▸ ASSIGNMENT
Your answer should hold exactly the lines from the line containing "chair: (212, 145) -> (232, 148), removed" through the end of the entries that follow.

-.-.-

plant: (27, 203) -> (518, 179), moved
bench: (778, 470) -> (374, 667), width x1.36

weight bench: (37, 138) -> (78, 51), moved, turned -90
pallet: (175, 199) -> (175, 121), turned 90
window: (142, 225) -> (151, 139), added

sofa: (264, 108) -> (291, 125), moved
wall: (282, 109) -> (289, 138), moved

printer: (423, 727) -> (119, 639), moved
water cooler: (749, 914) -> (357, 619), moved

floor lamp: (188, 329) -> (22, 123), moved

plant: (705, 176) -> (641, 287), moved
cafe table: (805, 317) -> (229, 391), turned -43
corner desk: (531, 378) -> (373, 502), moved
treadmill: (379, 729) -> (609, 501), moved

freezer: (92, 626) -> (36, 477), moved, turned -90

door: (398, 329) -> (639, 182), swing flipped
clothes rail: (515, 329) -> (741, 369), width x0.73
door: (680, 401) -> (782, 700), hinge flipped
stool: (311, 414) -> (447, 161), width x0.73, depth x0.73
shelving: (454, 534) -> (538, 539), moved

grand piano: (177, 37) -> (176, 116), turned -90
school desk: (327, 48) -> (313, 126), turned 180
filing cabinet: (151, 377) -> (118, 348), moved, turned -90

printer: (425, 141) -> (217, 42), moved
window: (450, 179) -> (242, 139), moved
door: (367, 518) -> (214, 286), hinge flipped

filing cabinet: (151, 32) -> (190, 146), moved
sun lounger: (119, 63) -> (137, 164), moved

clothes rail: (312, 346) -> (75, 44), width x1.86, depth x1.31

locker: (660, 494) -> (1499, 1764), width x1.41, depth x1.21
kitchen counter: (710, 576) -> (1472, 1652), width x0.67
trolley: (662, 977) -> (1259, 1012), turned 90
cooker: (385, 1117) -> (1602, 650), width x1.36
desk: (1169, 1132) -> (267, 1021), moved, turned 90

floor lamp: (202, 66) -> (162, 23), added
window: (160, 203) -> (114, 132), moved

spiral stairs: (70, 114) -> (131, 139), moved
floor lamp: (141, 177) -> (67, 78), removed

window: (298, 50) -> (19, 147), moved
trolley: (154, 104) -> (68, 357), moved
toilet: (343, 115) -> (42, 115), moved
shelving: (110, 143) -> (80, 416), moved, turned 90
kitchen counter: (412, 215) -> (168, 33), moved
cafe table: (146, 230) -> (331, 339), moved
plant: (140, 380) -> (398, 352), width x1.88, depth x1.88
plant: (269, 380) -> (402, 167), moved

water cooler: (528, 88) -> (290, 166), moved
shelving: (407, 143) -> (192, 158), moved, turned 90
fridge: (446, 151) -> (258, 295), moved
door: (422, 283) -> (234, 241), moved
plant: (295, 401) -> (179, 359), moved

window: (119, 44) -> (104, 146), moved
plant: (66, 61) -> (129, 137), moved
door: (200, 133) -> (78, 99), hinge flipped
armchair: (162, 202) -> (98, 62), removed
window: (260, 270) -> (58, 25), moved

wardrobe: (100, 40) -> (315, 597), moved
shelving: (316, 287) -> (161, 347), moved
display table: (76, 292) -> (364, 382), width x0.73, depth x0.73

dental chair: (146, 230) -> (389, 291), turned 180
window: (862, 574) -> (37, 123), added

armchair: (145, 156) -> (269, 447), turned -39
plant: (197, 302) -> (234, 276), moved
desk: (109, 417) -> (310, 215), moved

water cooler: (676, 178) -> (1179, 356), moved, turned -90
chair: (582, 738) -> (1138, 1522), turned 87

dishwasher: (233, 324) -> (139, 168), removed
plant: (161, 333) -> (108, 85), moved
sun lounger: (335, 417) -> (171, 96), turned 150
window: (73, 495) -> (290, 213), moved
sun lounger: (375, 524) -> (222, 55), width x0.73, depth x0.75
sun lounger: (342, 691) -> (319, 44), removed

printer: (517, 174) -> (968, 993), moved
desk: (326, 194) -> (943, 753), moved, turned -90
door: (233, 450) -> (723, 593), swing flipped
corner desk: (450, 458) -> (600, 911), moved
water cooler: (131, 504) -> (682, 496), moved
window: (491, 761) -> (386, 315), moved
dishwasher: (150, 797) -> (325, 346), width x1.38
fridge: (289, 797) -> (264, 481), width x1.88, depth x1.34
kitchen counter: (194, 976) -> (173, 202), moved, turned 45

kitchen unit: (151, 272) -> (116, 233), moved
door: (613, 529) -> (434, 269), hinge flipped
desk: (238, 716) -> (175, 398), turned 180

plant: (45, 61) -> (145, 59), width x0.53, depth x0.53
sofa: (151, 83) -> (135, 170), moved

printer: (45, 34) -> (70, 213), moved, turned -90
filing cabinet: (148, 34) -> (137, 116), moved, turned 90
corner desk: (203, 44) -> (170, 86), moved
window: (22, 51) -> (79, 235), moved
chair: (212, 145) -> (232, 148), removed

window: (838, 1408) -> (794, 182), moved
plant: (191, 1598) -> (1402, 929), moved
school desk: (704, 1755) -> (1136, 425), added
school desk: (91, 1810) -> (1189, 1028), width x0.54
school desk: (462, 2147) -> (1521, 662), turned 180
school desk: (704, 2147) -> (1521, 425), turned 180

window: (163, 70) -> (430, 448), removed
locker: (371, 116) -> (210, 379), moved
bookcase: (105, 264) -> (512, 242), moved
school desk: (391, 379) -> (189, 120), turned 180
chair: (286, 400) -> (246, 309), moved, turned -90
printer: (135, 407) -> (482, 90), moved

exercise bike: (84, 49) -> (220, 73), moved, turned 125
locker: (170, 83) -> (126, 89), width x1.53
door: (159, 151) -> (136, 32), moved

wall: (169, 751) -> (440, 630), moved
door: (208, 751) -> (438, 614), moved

-.-.-

▸ RESPONSE BOX
chair: (212, 145) -> (232, 148), removed

window: (838, 1408) -> (794, 182), moved
plant: (191, 1598) -> (1402, 929), moved
school desk: (704, 1755) -> (1136, 425), added
school desk: (91, 1810) -> (1189, 1028), width x0.54
school desk: (462, 2147) -> (1521, 662), turned 180
school desk: (704, 2147) -> (1521, 425), turned 180

window: (163, 70) -> (430, 448), removed
locker: (371, 116) -> (210, 379), moved
bookcase: (105, 264) -> (512, 242), moved
school desk: (391, 379) -> (189, 120), turned 180
chair: (286, 400) -> (246, 309), moved, turned -90
printer: (135, 407) -> (482, 90), moved

exercise bike: (84, 49) -> (220, 73), moved, turned 125
locker: (170, 83) -> (126, 89), width x1.53
door: (159, 151) -> (136, 32), moved

wall: (169, 751) -> (440, 630), moved
door: (208, 751) -> (438, 614), moved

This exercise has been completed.